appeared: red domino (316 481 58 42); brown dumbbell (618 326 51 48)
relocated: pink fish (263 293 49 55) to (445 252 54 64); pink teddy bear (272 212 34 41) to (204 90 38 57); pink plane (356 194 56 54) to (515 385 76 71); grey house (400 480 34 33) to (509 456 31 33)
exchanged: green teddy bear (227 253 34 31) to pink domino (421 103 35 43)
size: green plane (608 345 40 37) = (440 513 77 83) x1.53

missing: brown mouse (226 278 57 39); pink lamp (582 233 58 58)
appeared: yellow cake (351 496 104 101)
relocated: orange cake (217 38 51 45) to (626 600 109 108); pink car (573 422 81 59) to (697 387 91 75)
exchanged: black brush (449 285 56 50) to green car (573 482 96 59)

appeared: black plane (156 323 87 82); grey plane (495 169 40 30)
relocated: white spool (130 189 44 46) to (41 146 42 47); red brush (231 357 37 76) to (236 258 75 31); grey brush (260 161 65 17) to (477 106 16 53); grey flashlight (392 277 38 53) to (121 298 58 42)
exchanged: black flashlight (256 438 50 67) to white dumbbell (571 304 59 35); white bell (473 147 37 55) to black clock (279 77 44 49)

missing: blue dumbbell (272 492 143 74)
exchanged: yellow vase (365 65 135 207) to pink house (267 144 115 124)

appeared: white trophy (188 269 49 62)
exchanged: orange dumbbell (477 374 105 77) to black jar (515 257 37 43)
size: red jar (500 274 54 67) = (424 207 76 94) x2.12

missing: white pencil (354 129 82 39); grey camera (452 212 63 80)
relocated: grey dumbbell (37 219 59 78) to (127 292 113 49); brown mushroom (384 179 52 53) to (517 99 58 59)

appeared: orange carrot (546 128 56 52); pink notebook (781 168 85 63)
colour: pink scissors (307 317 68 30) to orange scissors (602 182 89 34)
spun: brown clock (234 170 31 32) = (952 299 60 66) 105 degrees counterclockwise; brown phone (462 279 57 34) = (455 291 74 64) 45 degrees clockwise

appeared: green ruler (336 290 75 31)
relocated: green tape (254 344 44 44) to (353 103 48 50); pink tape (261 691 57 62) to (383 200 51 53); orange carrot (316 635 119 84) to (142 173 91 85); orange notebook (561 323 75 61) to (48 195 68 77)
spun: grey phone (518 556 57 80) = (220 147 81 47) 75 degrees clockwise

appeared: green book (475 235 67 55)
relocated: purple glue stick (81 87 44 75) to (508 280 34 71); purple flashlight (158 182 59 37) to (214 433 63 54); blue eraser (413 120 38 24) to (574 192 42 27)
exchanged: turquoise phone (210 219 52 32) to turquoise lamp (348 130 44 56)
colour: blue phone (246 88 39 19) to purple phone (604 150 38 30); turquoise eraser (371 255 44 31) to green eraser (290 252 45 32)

**Activity**
Return each line above where the word "teddy" shows up.

**Response area**
relocated: pink fish (263 293 49 55) to (445 252 54 64); pink teddy bear (272 212 34 41) to (204 90 38 57); pink plane (356 194 56 54) to (515 385 76 71); grey house (400 480 34 33) to (509 456 31 33)
exchanged: green teddy bear (227 253 34 31) to pink domino (421 103 35 43)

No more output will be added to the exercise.